[[ SOURCE RECORDS open ]]

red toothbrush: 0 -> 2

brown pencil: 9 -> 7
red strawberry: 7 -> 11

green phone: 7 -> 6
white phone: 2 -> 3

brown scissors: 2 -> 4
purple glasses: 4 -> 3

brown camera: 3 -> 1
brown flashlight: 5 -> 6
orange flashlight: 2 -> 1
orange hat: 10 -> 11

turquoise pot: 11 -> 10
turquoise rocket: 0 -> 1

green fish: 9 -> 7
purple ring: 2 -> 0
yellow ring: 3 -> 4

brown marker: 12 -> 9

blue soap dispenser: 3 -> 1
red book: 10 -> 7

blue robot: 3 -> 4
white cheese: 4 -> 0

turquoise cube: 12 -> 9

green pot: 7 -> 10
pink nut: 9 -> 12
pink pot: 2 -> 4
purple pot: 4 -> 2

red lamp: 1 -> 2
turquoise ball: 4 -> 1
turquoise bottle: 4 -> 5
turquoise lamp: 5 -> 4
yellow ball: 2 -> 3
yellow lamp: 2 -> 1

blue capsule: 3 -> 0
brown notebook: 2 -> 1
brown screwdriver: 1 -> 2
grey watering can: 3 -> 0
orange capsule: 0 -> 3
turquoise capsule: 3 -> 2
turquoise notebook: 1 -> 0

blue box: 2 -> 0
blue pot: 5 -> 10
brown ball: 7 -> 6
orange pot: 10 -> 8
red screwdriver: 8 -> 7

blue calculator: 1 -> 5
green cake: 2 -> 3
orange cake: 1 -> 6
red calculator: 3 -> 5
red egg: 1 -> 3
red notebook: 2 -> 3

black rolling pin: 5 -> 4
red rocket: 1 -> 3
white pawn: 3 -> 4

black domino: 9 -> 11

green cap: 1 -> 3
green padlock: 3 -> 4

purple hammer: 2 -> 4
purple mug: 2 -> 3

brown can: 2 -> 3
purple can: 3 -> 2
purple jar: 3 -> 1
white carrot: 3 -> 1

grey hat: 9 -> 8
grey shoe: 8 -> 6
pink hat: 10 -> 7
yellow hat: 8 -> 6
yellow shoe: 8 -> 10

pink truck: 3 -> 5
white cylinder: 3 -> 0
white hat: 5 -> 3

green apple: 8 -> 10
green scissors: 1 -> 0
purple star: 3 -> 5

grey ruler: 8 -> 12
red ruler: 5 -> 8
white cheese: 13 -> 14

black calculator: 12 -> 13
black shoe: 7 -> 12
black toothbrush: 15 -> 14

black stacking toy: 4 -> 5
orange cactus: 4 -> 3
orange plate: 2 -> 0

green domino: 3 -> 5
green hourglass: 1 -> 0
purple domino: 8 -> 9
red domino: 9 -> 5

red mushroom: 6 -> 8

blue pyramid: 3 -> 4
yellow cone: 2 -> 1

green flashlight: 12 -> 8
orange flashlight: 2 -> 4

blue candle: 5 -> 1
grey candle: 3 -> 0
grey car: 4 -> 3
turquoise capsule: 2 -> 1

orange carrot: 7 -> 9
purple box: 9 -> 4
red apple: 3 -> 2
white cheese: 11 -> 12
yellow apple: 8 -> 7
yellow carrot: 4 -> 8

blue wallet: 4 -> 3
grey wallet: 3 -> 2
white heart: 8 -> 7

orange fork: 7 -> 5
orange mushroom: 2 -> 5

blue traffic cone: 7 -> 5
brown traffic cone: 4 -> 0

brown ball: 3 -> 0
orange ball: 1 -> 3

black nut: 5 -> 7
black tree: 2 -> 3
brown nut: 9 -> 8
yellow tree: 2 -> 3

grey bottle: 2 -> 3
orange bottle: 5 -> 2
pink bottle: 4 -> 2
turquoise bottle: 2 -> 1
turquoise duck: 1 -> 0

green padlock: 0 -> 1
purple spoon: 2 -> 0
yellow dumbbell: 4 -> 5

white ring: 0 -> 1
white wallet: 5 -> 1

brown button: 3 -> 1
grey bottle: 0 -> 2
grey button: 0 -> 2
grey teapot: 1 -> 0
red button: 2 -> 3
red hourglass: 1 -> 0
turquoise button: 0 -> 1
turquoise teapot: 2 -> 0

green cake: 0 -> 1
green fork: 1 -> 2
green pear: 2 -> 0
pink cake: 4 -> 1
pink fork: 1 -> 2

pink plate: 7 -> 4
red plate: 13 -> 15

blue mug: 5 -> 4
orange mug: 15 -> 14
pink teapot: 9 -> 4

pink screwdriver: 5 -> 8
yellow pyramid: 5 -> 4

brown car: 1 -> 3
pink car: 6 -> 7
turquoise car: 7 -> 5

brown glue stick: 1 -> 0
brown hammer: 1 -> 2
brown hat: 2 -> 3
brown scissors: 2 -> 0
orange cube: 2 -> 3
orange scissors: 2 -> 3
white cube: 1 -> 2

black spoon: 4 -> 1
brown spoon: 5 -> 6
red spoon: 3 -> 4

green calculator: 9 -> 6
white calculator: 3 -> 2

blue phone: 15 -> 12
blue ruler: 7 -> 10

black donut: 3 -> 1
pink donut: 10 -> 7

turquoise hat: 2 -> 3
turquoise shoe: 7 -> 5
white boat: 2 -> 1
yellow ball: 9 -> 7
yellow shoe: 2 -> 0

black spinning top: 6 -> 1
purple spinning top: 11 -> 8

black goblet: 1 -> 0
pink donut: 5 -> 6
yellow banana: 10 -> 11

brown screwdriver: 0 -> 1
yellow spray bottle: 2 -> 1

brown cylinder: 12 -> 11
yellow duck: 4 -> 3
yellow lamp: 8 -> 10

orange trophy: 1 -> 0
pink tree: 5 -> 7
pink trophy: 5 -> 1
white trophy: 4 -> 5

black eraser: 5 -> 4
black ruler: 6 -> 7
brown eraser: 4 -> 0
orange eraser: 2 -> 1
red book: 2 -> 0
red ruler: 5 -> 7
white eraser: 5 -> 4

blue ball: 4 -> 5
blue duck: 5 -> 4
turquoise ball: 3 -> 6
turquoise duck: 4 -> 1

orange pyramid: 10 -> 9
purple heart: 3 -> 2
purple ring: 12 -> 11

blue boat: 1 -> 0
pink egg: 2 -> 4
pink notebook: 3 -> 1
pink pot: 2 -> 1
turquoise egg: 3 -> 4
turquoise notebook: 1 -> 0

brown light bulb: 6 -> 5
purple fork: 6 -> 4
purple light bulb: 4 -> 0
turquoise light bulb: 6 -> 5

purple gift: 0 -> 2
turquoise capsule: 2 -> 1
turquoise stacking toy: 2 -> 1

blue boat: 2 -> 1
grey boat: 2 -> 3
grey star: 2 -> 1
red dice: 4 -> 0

[[ SOURCE RECORDS closed ]]

Set down the complete listing once more, exactly as it appears.

ANSWER TO THIS TASK:
red toothbrush: 0 -> 2

brown pencil: 9 -> 7
red strawberry: 7 -> 11

green phone: 7 -> 6
white phone: 2 -> 3

brown scissors: 2 -> 4
purple glasses: 4 -> 3

brown camera: 3 -> 1
brown flashlight: 5 -> 6
orange flashlight: 2 -> 1
orange hat: 10 -> 11

turquoise pot: 11 -> 10
turquoise rocket: 0 -> 1

green fish: 9 -> 7
purple ring: 2 -> 0
yellow ring: 3 -> 4

brown marker: 12 -> 9

blue soap dispenser: 3 -> 1
red book: 10 -> 7

blue robot: 3 -> 4
white cheese: 4 -> 0

turquoise cube: 12 -> 9

green pot: 7 -> 10
pink nut: 9 -> 12
pink pot: 2 -> 4
purple pot: 4 -> 2

red lamp: 1 -> 2
turquoise ball: 4 -> 1
turquoise bottle: 4 -> 5
turquoise lamp: 5 -> 4
yellow ball: 2 -> 3
yellow lamp: 2 -> 1

blue capsule: 3 -> 0
brown notebook: 2 -> 1
brown screwdriver: 1 -> 2
grey watering can: 3 -> 0
orange capsule: 0 -> 3
turquoise capsule: 3 -> 2
turquoise notebook: 1 -> 0

blue box: 2 -> 0
blue pot: 5 -> 10
brown ball: 7 -> 6
orange pot: 10 -> 8
red screwdriver: 8 -> 7

blue calculator: 1 -> 5
green cake: 2 -> 3
orange cake: 1 -> 6
red calculator: 3 -> 5
red egg: 1 -> 3
red notebook: 2 -> 3

black rolling pin: 5 -> 4
red rocket: 1 -> 3
white pawn: 3 -> 4

black domino: 9 -> 11

green cap: 1 -> 3
green padlock: 3 -> 4

purple hammer: 2 -> 4
purple mug: 2 -> 3

brown can: 2 -> 3
purple can: 3 -> 2
purple jar: 3 -> 1
white carrot: 3 -> 1

grey hat: 9 -> 8
grey shoe: 8 -> 6
pink hat: 10 -> 7
yellow hat: 8 -> 6
yellow shoe: 8 -> 10

pink truck: 3 -> 5
white cylinder: 3 -> 0
white hat: 5 -> 3

green apple: 8 -> 10
green scissors: 1 -> 0
purple star: 3 -> 5

grey ruler: 8 -> 12
red ruler: 5 -> 8
white cheese: 13 -> 14

black calculator: 12 -> 13
black shoe: 7 -> 12
black toothbrush: 15 -> 14

black stacking toy: 4 -> 5
orange cactus: 4 -> 3
orange plate: 2 -> 0

green domino: 3 -> 5
green hourglass: 1 -> 0
purple domino: 8 -> 9
red domino: 9 -> 5

red mushroom: 6 -> 8

blue pyramid: 3 -> 4
yellow cone: 2 -> 1

green flashlight: 12 -> 8
orange flashlight: 2 -> 4

blue candle: 5 -> 1
grey candle: 3 -> 0
grey car: 4 -> 3
turquoise capsule: 2 -> 1

orange carrot: 7 -> 9
purple box: 9 -> 4
red apple: 3 -> 2
white cheese: 11 -> 12
yellow apple: 8 -> 7
yellow carrot: 4 -> 8

blue wallet: 4 -> 3
grey wallet: 3 -> 2
white heart: 8 -> 7

orange fork: 7 -> 5
orange mushroom: 2 -> 5

blue traffic cone: 7 -> 5
brown traffic cone: 4 -> 0

brown ball: 3 -> 0
orange ball: 1 -> 3

black nut: 5 -> 7
black tree: 2 -> 3
brown nut: 9 -> 8
yellow tree: 2 -> 3

grey bottle: 2 -> 3
orange bottle: 5 -> 2
pink bottle: 4 -> 2
turquoise bottle: 2 -> 1
turquoise duck: 1 -> 0

green padlock: 0 -> 1
purple spoon: 2 -> 0
yellow dumbbell: 4 -> 5

white ring: 0 -> 1
white wallet: 5 -> 1

brown button: 3 -> 1
grey bottle: 0 -> 2
grey button: 0 -> 2
grey teapot: 1 -> 0
red button: 2 -> 3
red hourglass: 1 -> 0
turquoise button: 0 -> 1
turquoise teapot: 2 -> 0

green cake: 0 -> 1
green fork: 1 -> 2
green pear: 2 -> 0
pink cake: 4 -> 1
pink fork: 1 -> 2

pink plate: 7 -> 4
red plate: 13 -> 15

blue mug: 5 -> 4
orange mug: 15 -> 14
pink teapot: 9 -> 4

pink screwdriver: 5 -> 8
yellow pyramid: 5 -> 4

brown car: 1 -> 3
pink car: 6 -> 7
turquoise car: 7 -> 5

brown glue stick: 1 -> 0
brown hammer: 1 -> 2
brown hat: 2 -> 3
brown scissors: 2 -> 0
orange cube: 2 -> 3
orange scissors: 2 -> 3
white cube: 1 -> 2

black spoon: 4 -> 1
brown spoon: 5 -> 6
red spoon: 3 -> 4

green calculator: 9 -> 6
white calculator: 3 -> 2

blue phone: 15 -> 12
blue ruler: 7 -> 10

black donut: 3 -> 1
pink donut: 10 -> 7

turquoise hat: 2 -> 3
turquoise shoe: 7 -> 5
white boat: 2 -> 1
yellow ball: 9 -> 7
yellow shoe: 2 -> 0

black spinning top: 6 -> 1
purple spinning top: 11 -> 8

black goblet: 1 -> 0
pink donut: 5 -> 6
yellow banana: 10 -> 11

brown screwdriver: 0 -> 1
yellow spray bottle: 2 -> 1

brown cylinder: 12 -> 11
yellow duck: 4 -> 3
yellow lamp: 8 -> 10

orange trophy: 1 -> 0
pink tree: 5 -> 7
pink trophy: 5 -> 1
white trophy: 4 -> 5

black eraser: 5 -> 4
black ruler: 6 -> 7
brown eraser: 4 -> 0
orange eraser: 2 -> 1
red book: 2 -> 0
red ruler: 5 -> 7
white eraser: 5 -> 4

blue ball: 4 -> 5
blue duck: 5 -> 4
turquoise ball: 3 -> 6
turquoise duck: 4 -> 1

orange pyramid: 10 -> 9
purple heart: 3 -> 2
purple ring: 12 -> 11

blue boat: 1 -> 0
pink egg: 2 -> 4
pink notebook: 3 -> 1
pink pot: 2 -> 1
turquoise egg: 3 -> 4
turquoise notebook: 1 -> 0

brown light bulb: 6 -> 5
purple fork: 6 -> 4
purple light bulb: 4 -> 0
turquoise light bulb: 6 -> 5

purple gift: 0 -> 2
turquoise capsule: 2 -> 1
turquoise stacking toy: 2 -> 1

blue boat: 2 -> 1
grey boat: 2 -> 3
grey star: 2 -> 1
red dice: 4 -> 0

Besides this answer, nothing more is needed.